THE EXERCISE:
Copy the stretch of the records from the line containing "cyan star: moved 2 px right, 1 px up" through the line containing "blue semicircle: moved 1 px left, 3 px up", keeping both of those lines. Leave the pictures out of your answer.

THE INPUT:
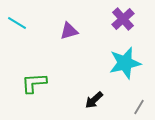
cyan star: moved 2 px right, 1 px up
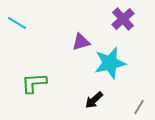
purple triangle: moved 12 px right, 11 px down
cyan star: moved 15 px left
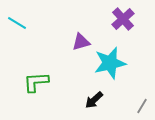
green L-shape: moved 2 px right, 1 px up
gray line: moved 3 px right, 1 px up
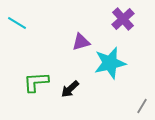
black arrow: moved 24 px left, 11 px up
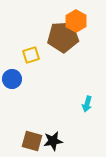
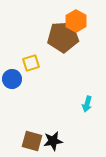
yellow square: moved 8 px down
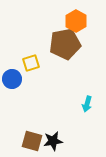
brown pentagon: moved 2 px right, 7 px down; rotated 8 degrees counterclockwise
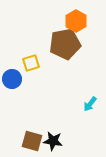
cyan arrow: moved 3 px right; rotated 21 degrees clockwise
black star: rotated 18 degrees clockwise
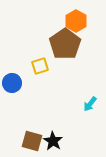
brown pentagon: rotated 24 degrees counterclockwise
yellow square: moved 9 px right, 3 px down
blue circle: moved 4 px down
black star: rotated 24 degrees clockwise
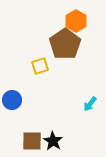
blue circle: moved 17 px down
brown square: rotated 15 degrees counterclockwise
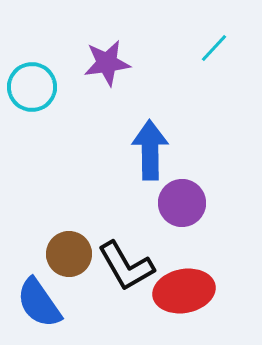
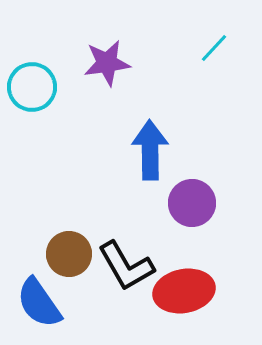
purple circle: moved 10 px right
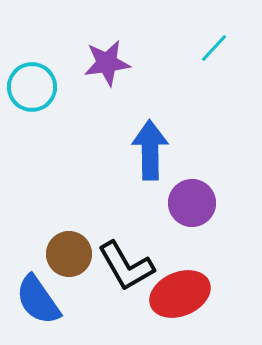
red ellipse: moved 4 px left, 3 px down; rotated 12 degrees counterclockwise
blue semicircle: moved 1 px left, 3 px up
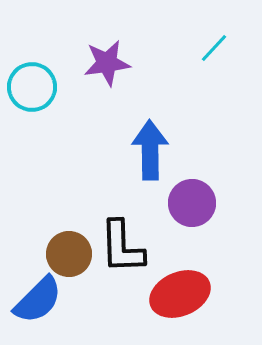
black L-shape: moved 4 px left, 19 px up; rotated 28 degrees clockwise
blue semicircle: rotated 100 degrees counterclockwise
...
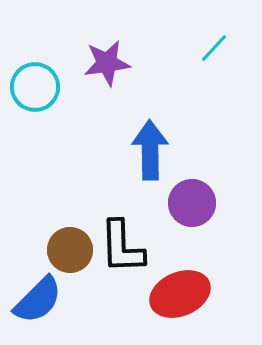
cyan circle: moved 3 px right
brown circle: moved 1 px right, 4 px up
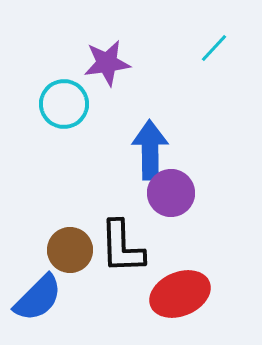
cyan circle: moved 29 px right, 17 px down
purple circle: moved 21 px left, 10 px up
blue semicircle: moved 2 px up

TASK SOLUTION:
cyan star: moved 2 px right, 1 px up
purple triangle: moved 12 px right, 11 px down
cyan star: moved 15 px left
green L-shape: moved 2 px right, 1 px up
gray line: moved 3 px right, 1 px up
black arrow: moved 24 px left, 11 px up
yellow square: moved 8 px down
brown pentagon: moved 2 px right, 7 px down; rotated 8 degrees counterclockwise
cyan arrow: moved 3 px right; rotated 21 degrees clockwise
black star: rotated 18 degrees clockwise
brown pentagon: rotated 24 degrees counterclockwise
yellow square: moved 9 px right, 3 px down
blue circle: moved 4 px down
black star: rotated 24 degrees clockwise
blue circle: moved 17 px down
brown square: rotated 15 degrees counterclockwise
purple circle: moved 10 px right
red ellipse: moved 4 px left, 3 px down; rotated 12 degrees counterclockwise
blue semicircle: moved 1 px left, 3 px up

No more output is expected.